Reproduce only what runs from the line containing "HALL3 pin OUT: D4 -> none" to the line containing "TEMP2: DS18B20 -> TMP36" in the records below, inclusive. Keep it exact, and keep the pictures out.
_ _ _ _ _ _ _
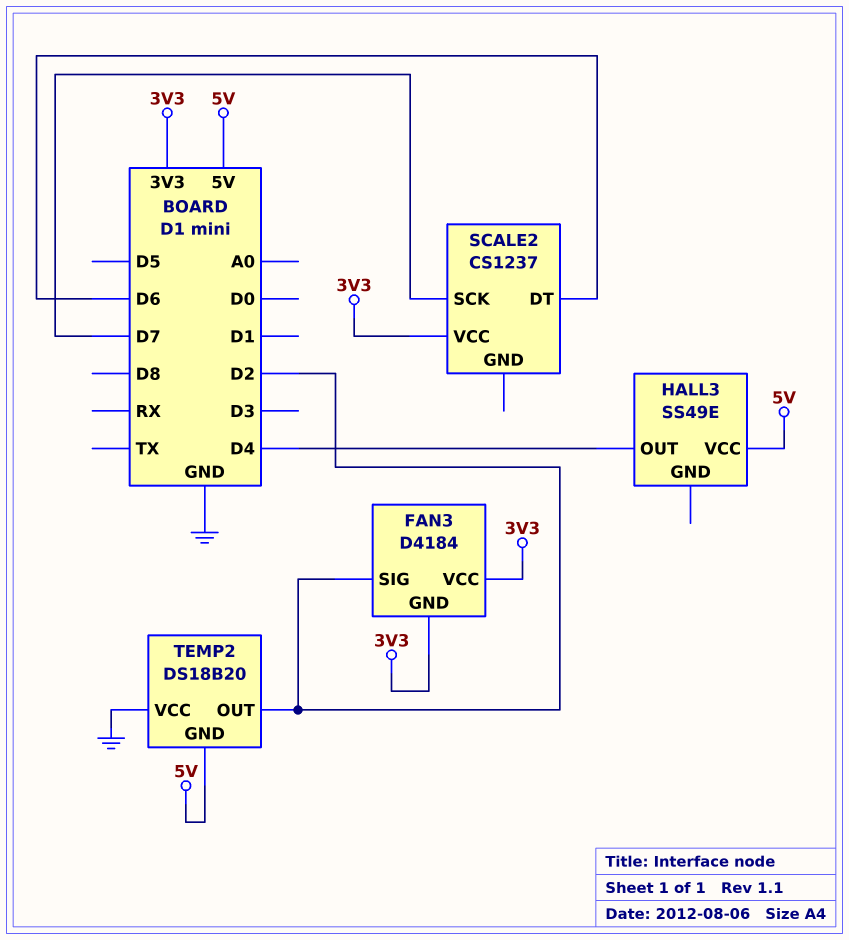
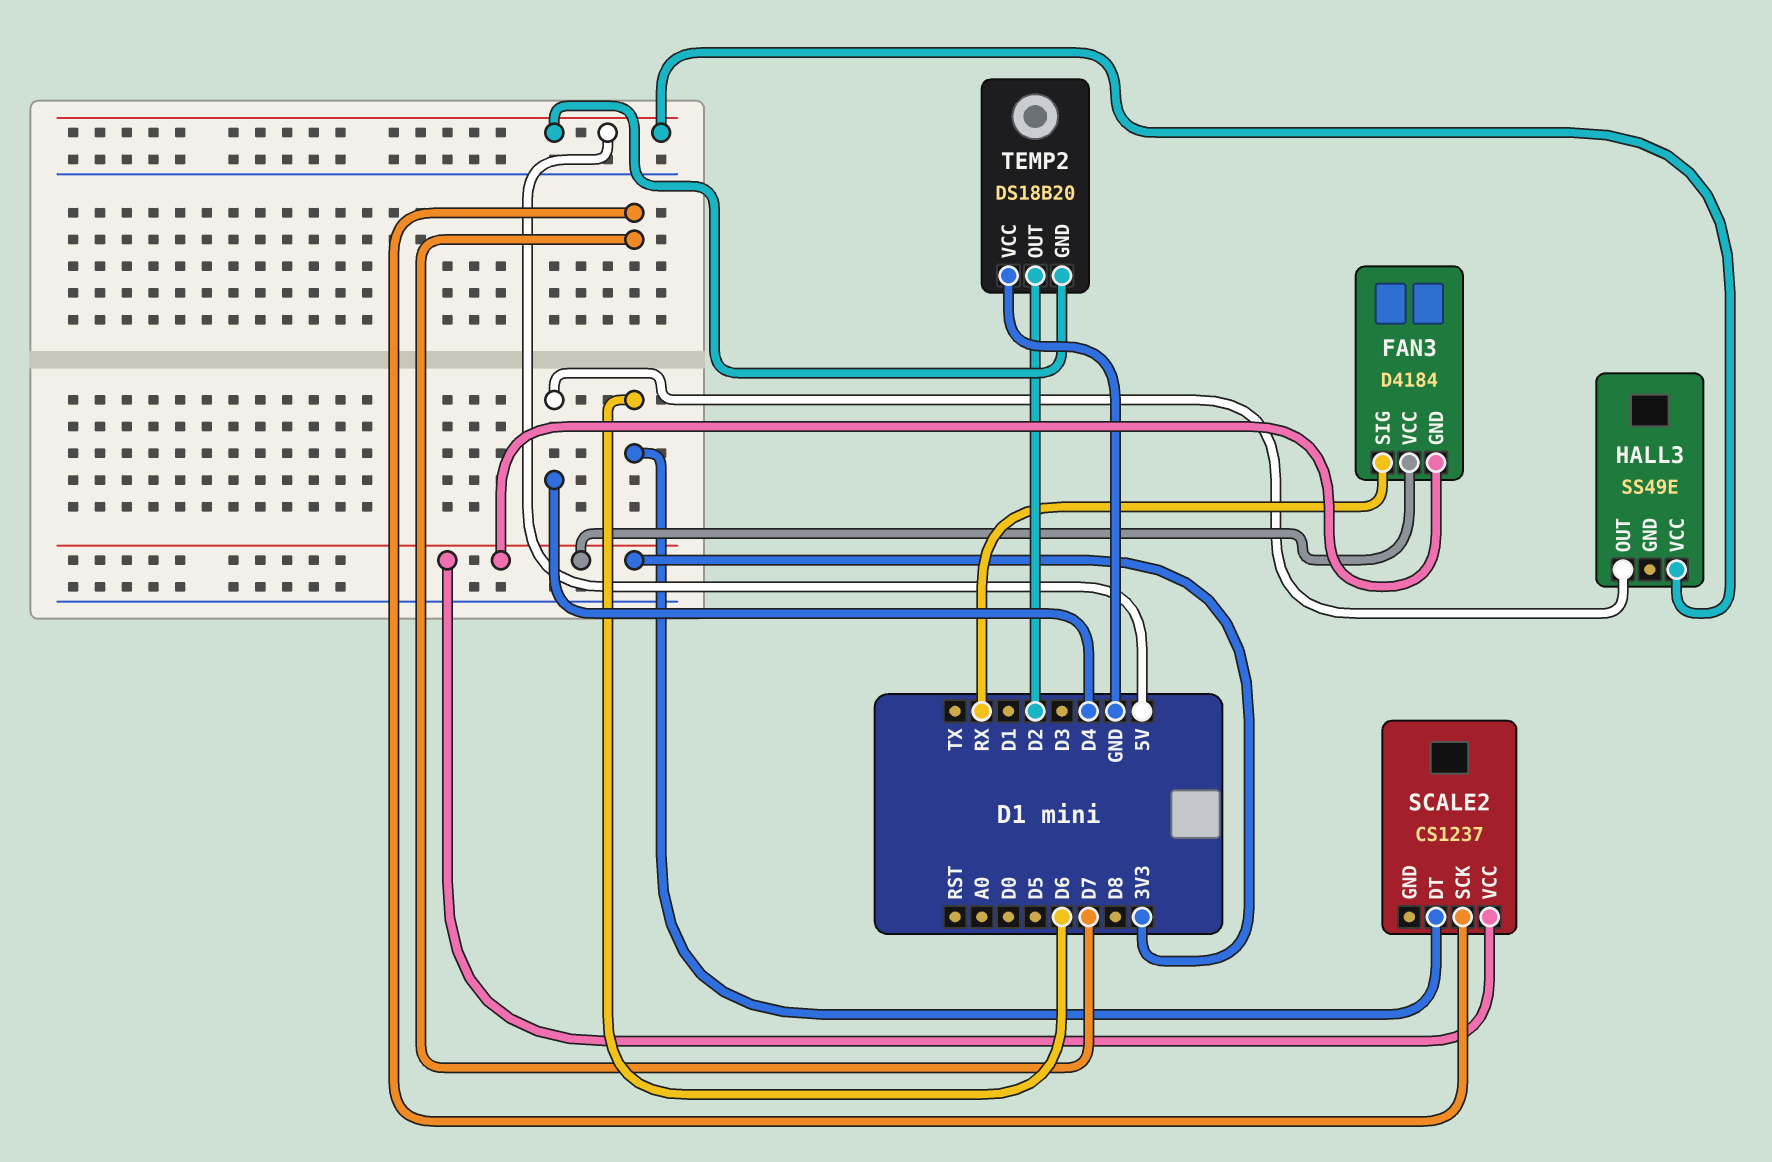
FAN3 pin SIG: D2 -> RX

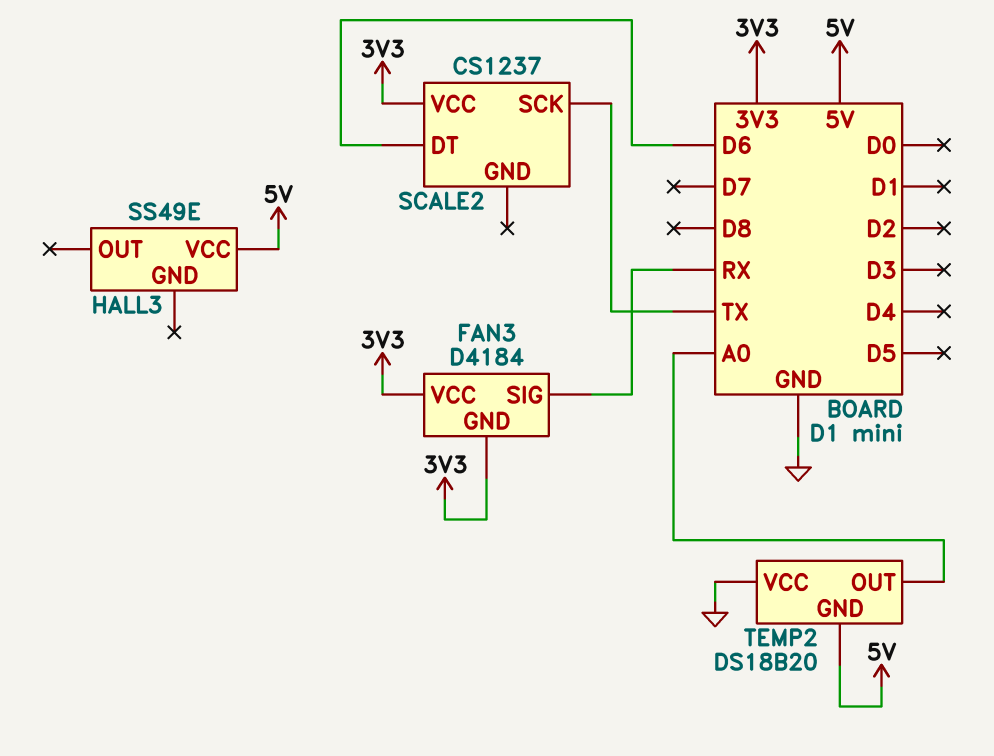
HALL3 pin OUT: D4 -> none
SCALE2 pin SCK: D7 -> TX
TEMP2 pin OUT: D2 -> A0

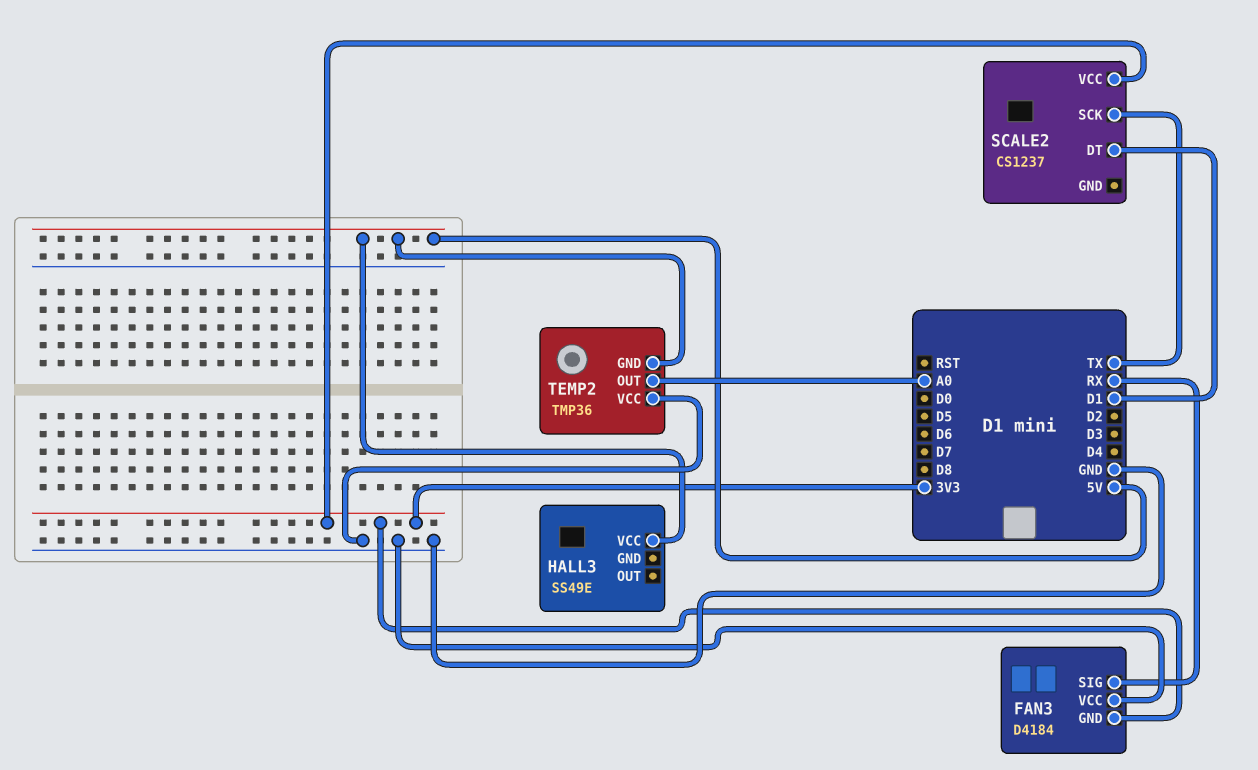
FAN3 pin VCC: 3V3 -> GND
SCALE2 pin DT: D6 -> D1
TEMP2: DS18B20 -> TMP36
_ _ _ _ _ _ _
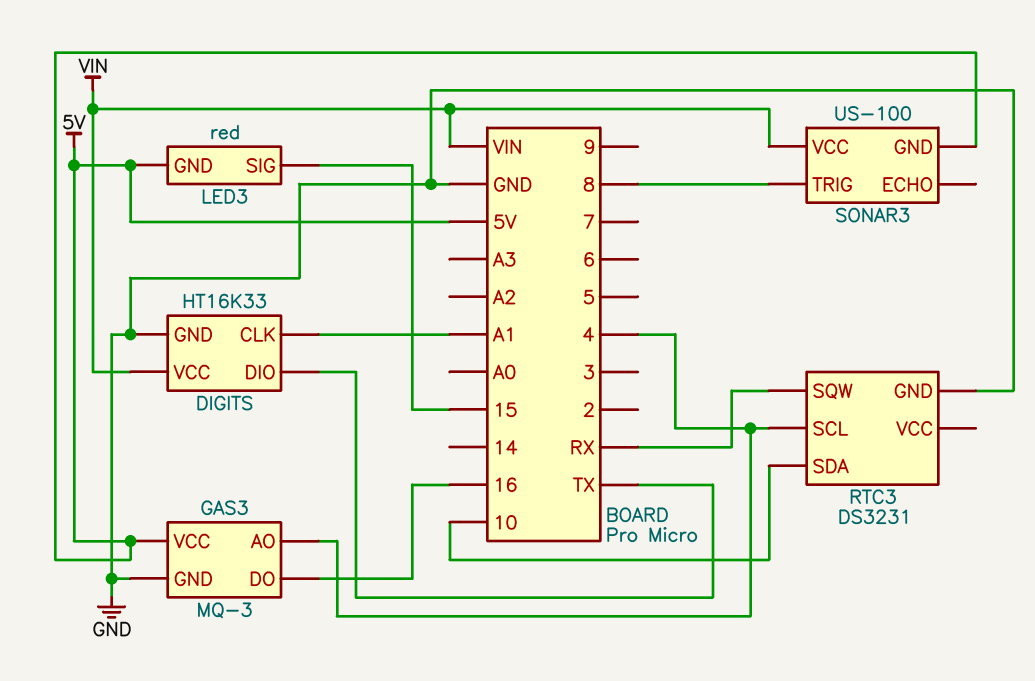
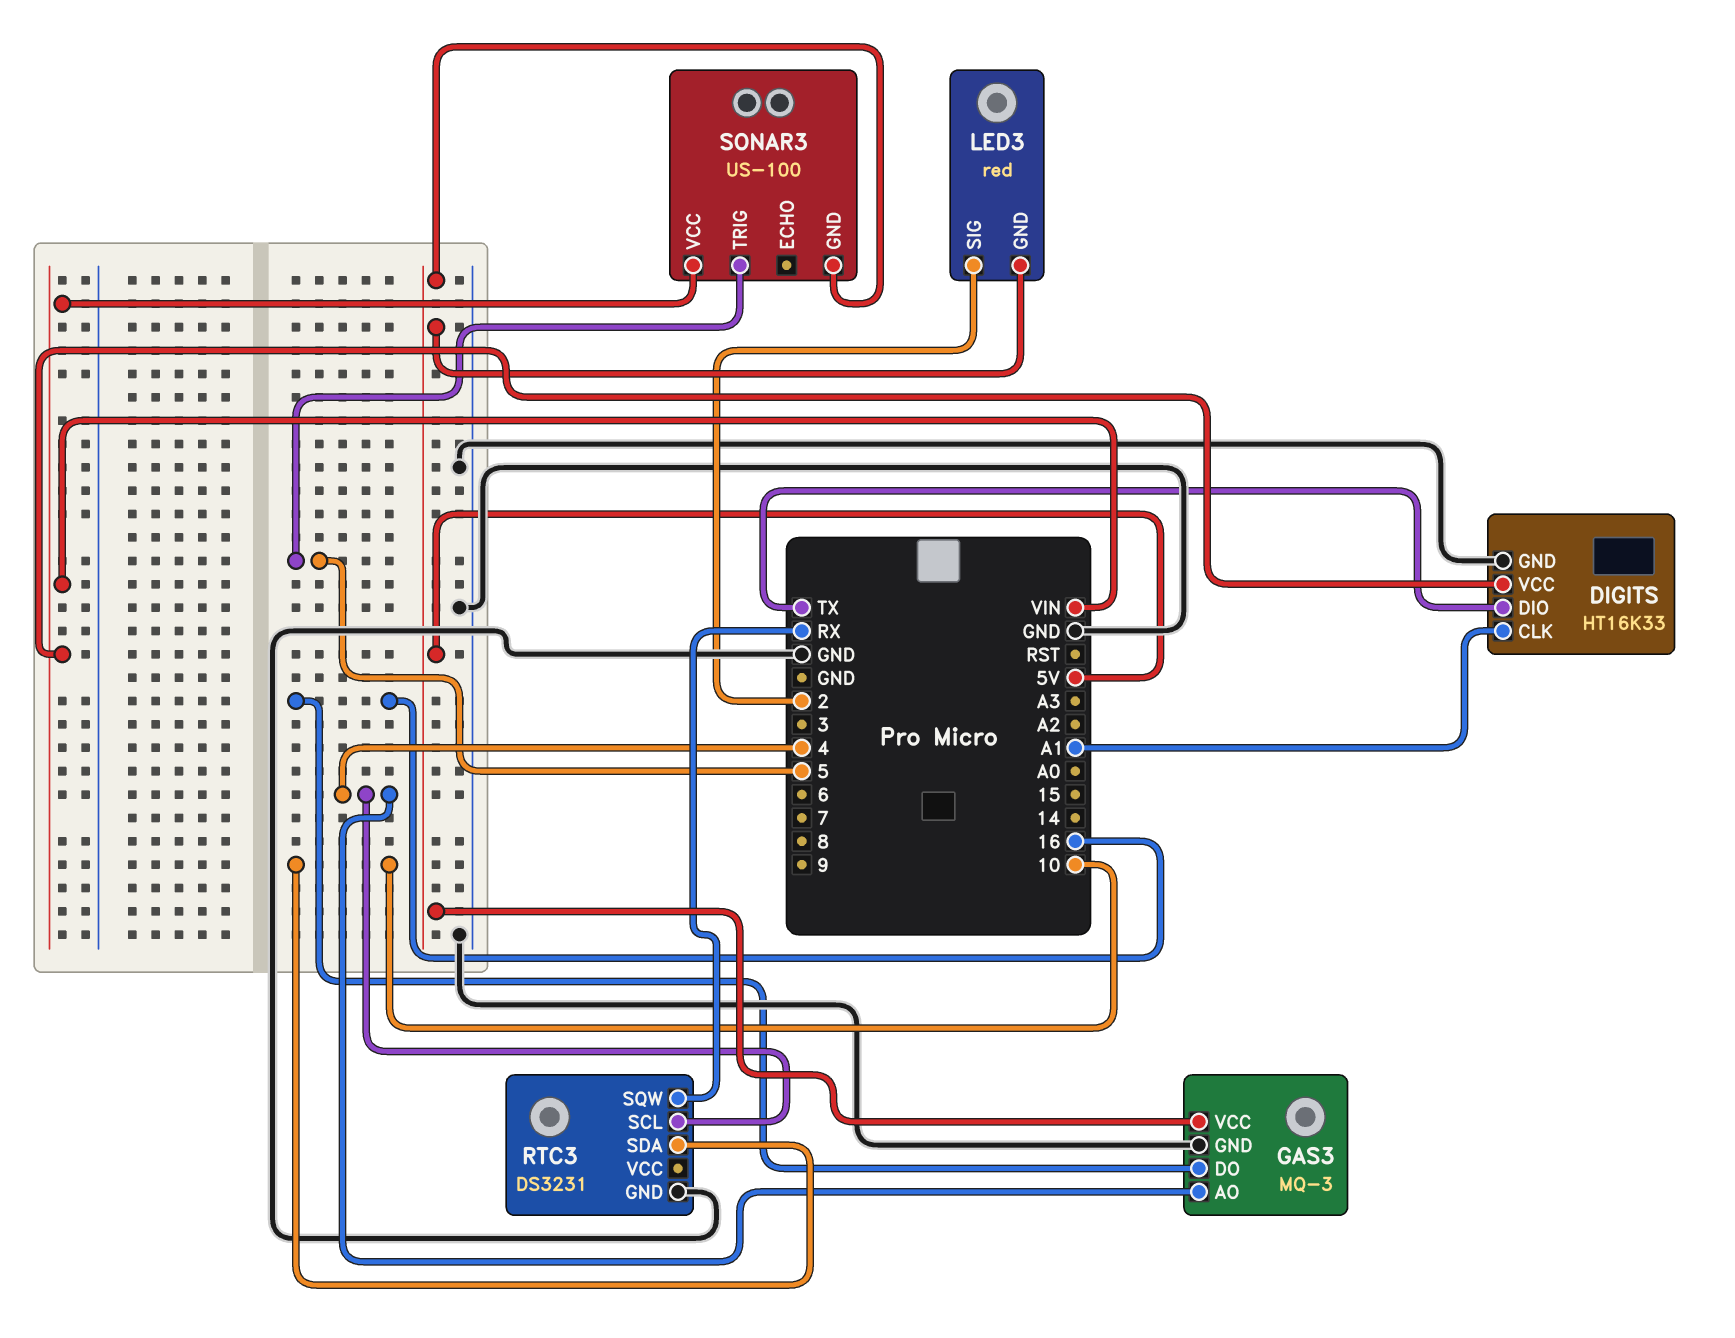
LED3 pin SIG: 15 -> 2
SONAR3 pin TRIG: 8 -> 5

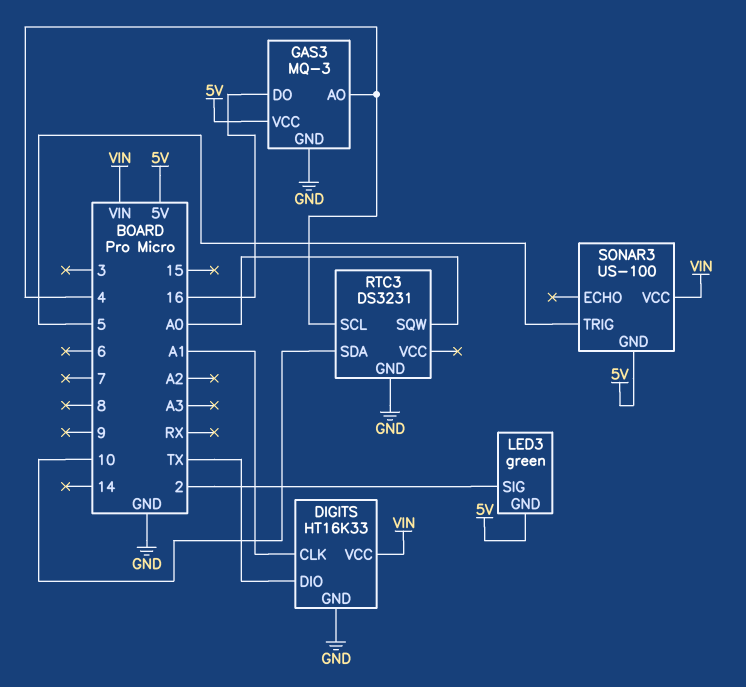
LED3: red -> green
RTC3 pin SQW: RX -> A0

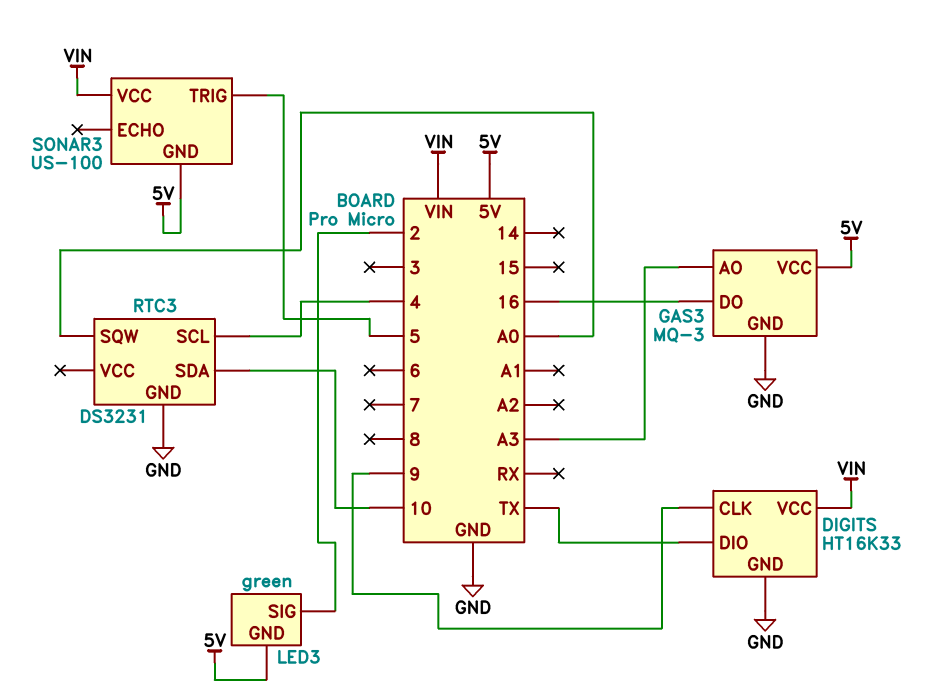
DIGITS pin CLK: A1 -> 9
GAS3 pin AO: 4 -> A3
_ _ _ _ _ _ _
EXPECTED OUTPUT
HALL3 pin OUT: D4 -> none
SCALE2 pin SCK: D7 -> TX
TEMP2 pin OUT: D2 -> A0

FAN3 pin VCC: 3V3 -> GND
SCALE2 pin DT: D6 -> D1
TEMP2: DS18B20 -> TMP36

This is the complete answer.